Object state change records
──────

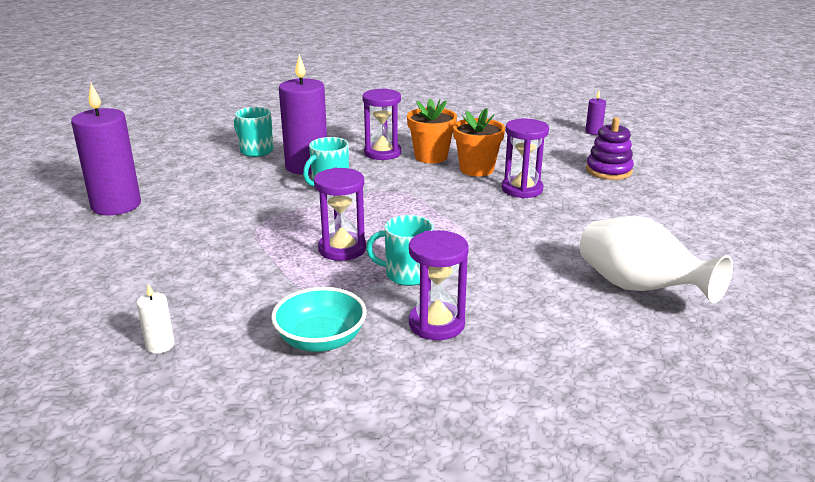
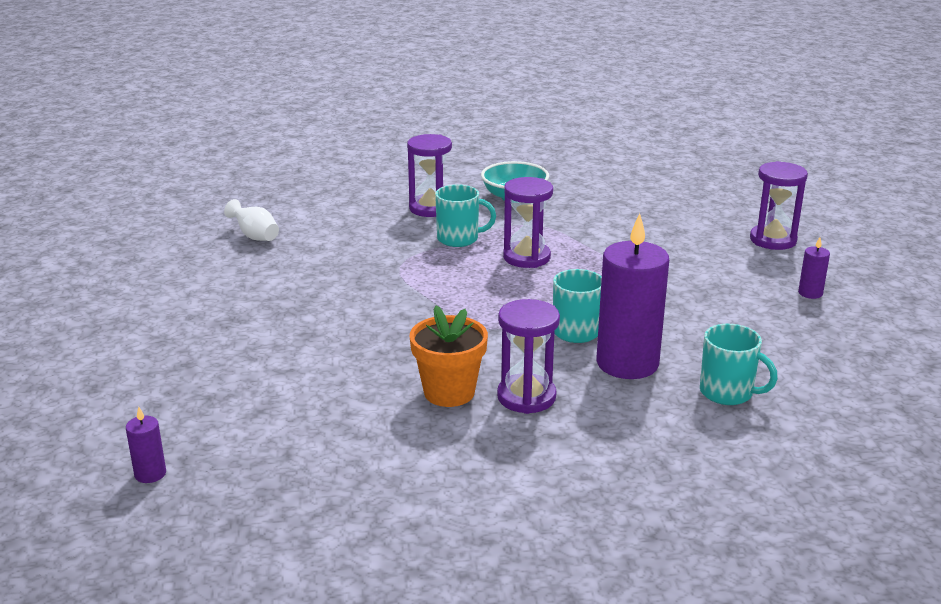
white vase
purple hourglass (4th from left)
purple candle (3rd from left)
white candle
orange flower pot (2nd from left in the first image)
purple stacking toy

──────

◆ What you are asked to do ◆
Only lines containing "left" belong in the answer; copy every such line from the records.

◆ The answer ◆
purple hourglass (4th from left)
purple candle (3rd from left)
orange flower pot (2nd from left in the first image)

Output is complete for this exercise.